▶ _TASK DESCRIPTION_
Write out the full set of records exactly. Any pictures in them do not belong in the copy.

Object change listings
===
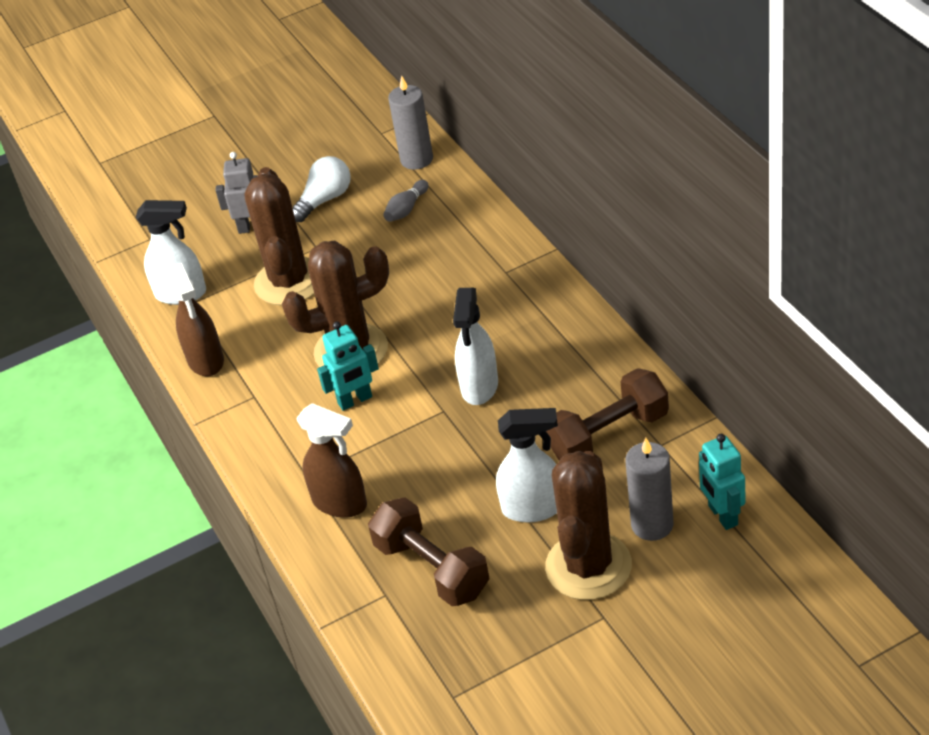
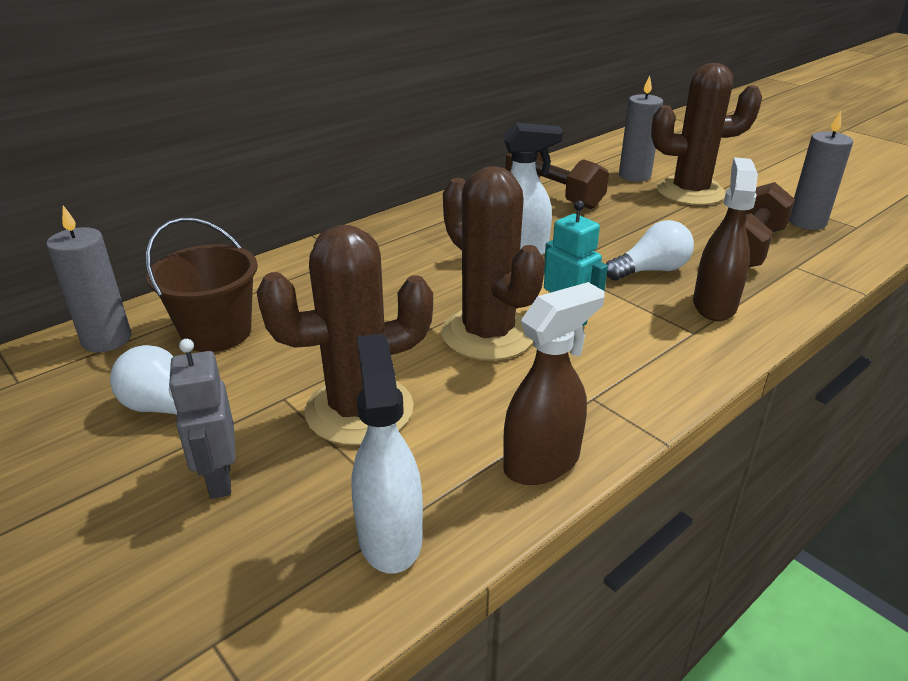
camera: 110 degrees left, 10 degrees down
grey bowling pin [383,180,428,222] -> brown bucket [146,217,258,352]
white spray bottle [496,408,558,523] -> none
turquoise robot [699,434,746,530] -> none
none -> white light bulb [606,220,694,281]
none -> grey candle [789,111,853,230]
===
▶ _EXERCISE SOLUTION_
camera: 110 degrees left, 10 degrees down
grey bowling pin [383,180,428,222] -> brown bucket [146,217,258,352]
white spray bottle [496,408,558,523] -> none
turquoise robot [699,434,746,530] -> none
none -> white light bulb [606,220,694,281]
none -> grey candle [789,111,853,230]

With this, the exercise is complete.